▶ _TASK TO COMPLETE_
Every line from the one containing "orange notebook [173,400,286,496]" through the end of the data is to be copied exactly, and nothing outside that range.

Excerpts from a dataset
*** Block opens ***
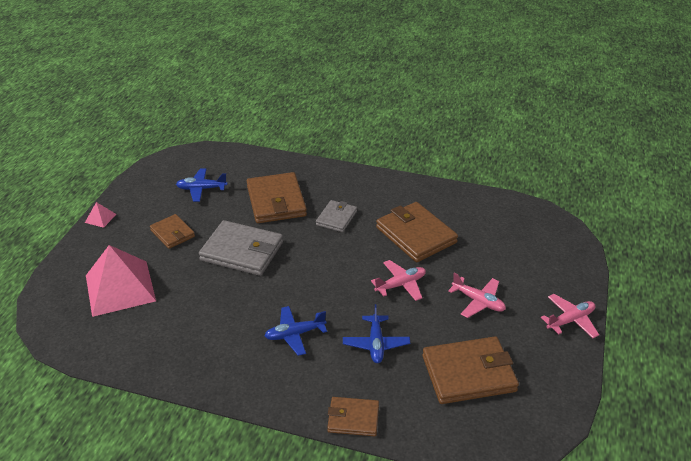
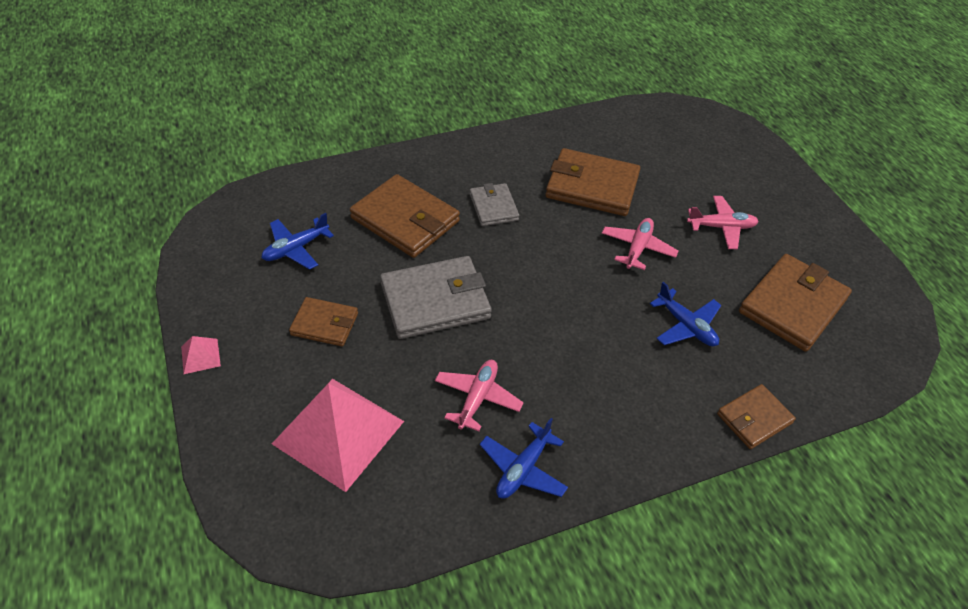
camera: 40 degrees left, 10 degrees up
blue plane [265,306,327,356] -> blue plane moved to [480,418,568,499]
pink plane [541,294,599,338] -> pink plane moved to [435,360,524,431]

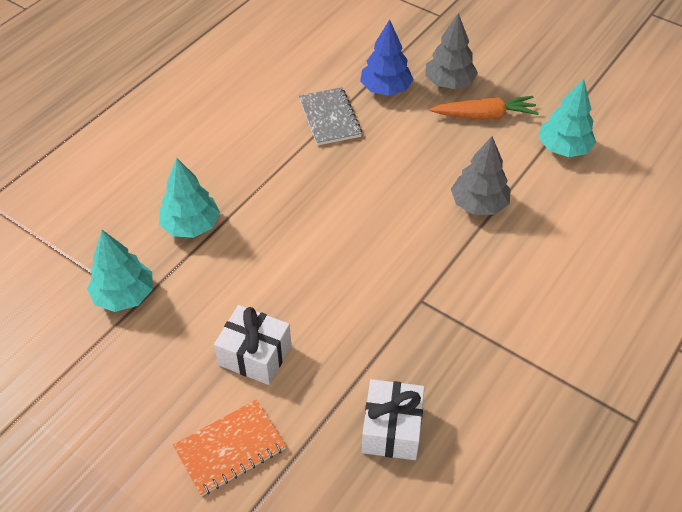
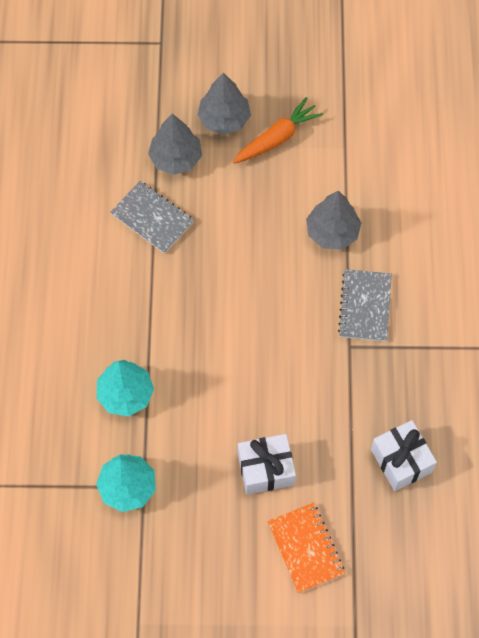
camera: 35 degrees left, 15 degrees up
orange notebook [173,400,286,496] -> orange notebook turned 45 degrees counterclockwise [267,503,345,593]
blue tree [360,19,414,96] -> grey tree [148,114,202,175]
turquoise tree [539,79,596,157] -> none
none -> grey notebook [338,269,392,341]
*** Block closes ***
▶ _RESULT OF THIS TASK_
orange notebook [173,400,286,496] -> orange notebook turned 45 degrees counterclockwise [267,503,345,593]
blue tree [360,19,414,96] -> grey tree [148,114,202,175]
turquoise tree [539,79,596,157] -> none
none -> grey notebook [338,269,392,341]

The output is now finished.